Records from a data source
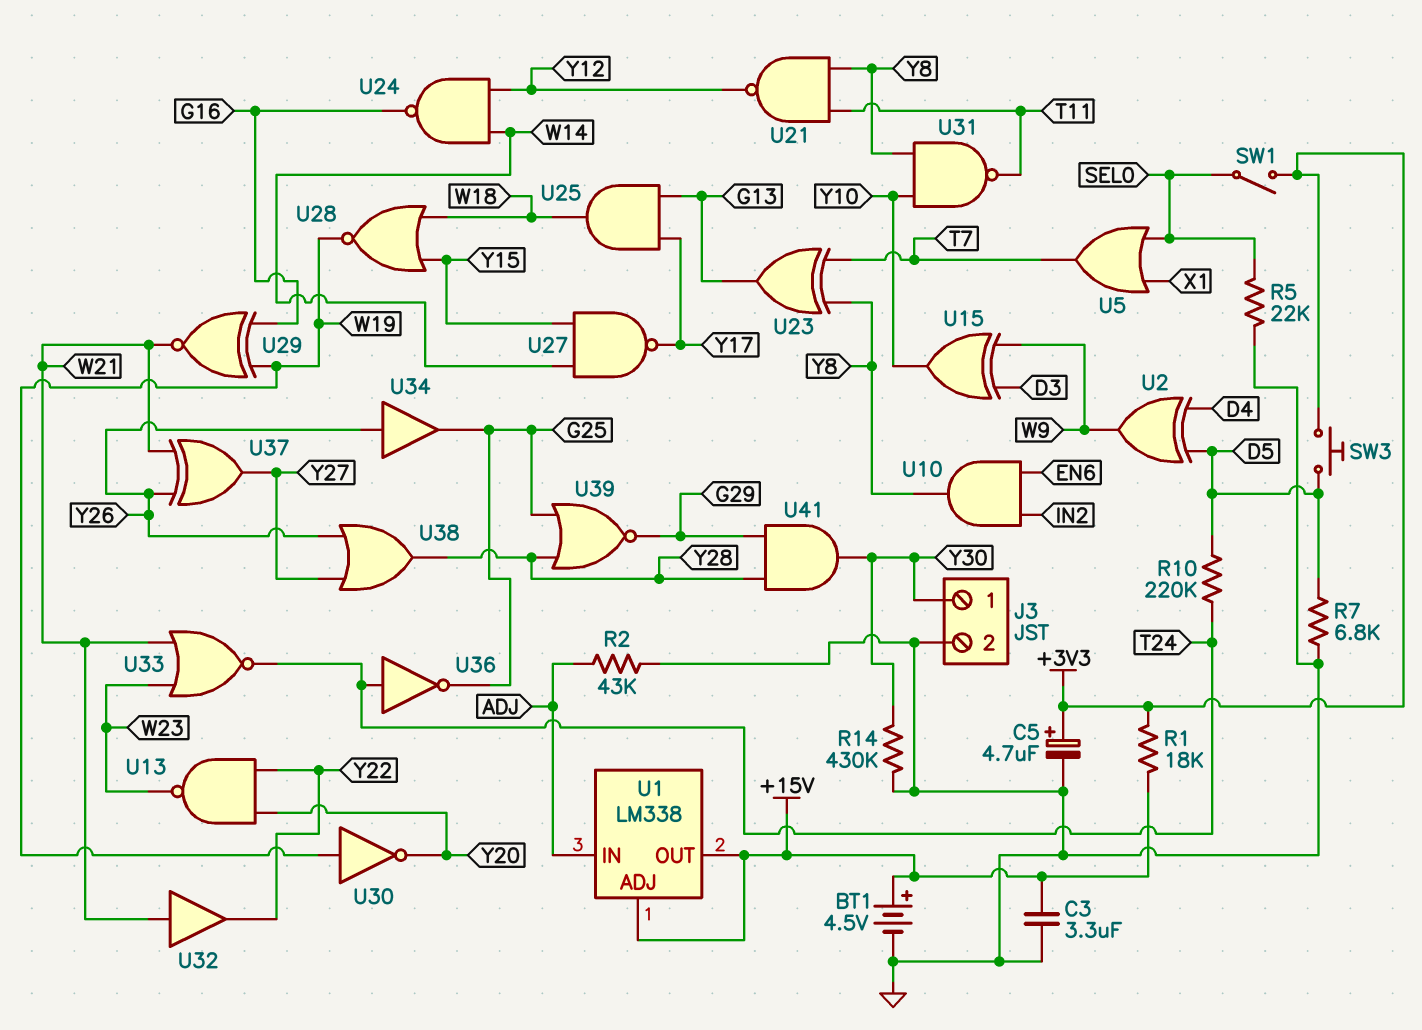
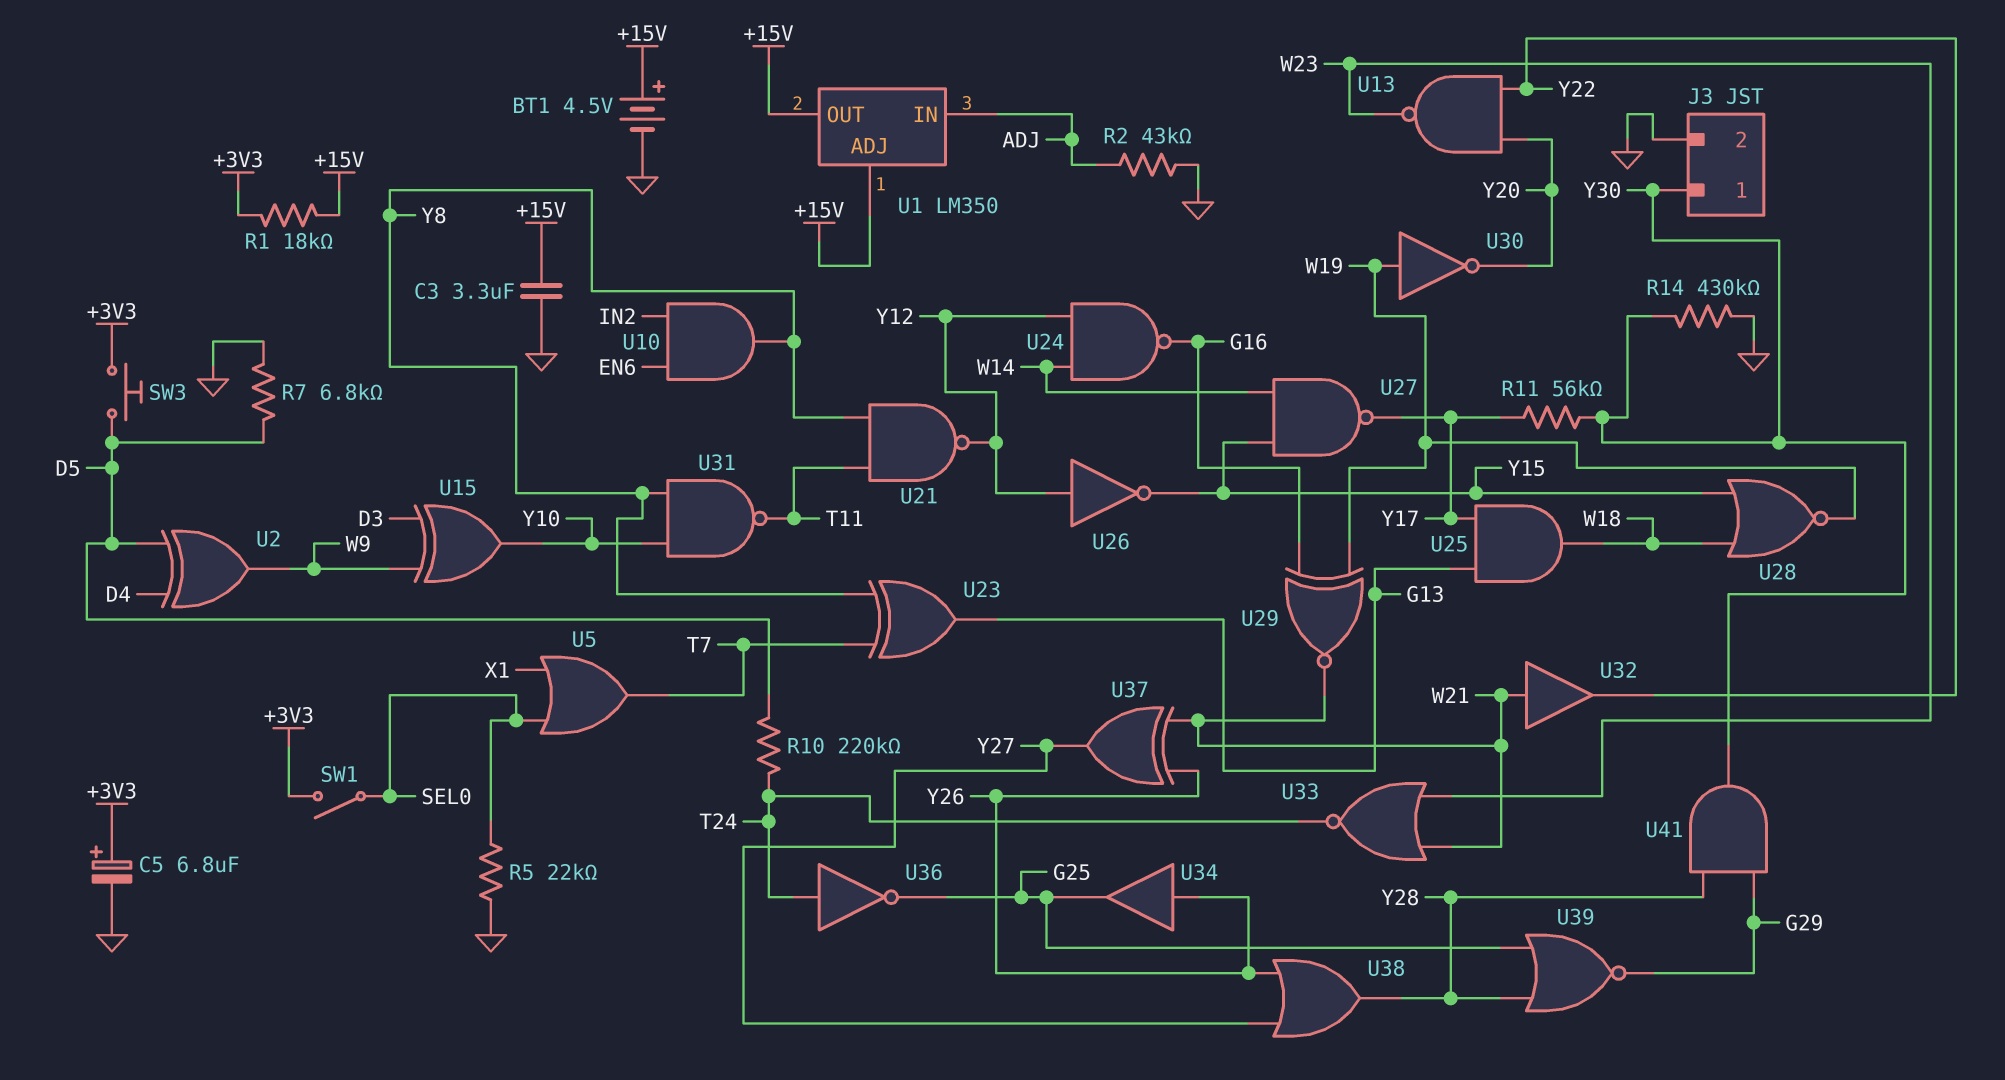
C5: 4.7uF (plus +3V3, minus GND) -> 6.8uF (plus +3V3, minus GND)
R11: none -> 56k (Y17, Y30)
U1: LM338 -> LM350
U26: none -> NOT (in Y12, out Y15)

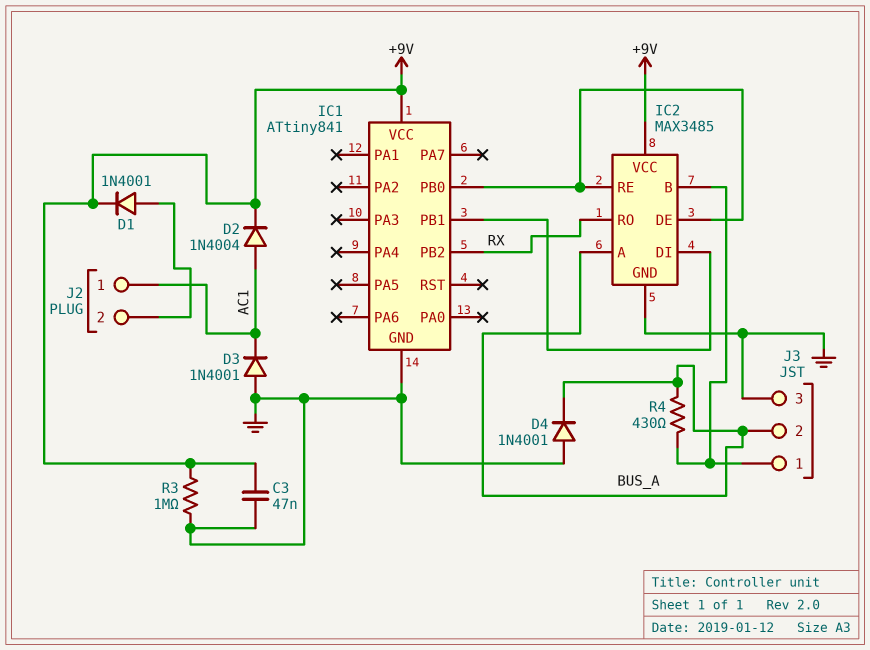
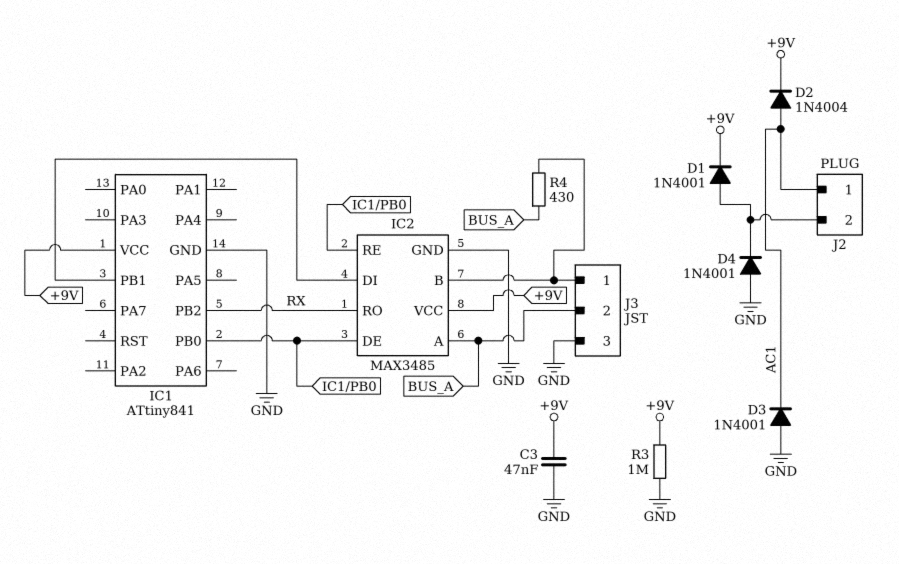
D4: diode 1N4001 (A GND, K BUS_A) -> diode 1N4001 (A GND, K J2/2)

▸ Directions:
Set down every entry above verbatim, without pictures.

▸ Exercise output:
C5: 4.7uF (plus +3V3, minus GND) -> 6.8uF (plus +3V3, minus GND)
R11: none -> 56k (Y17, Y30)
U1: LM338 -> LM350
U26: none -> NOT (in Y12, out Y15)

D4: diode 1N4001 (A GND, K BUS_A) -> diode 1N4001 (A GND, K J2/2)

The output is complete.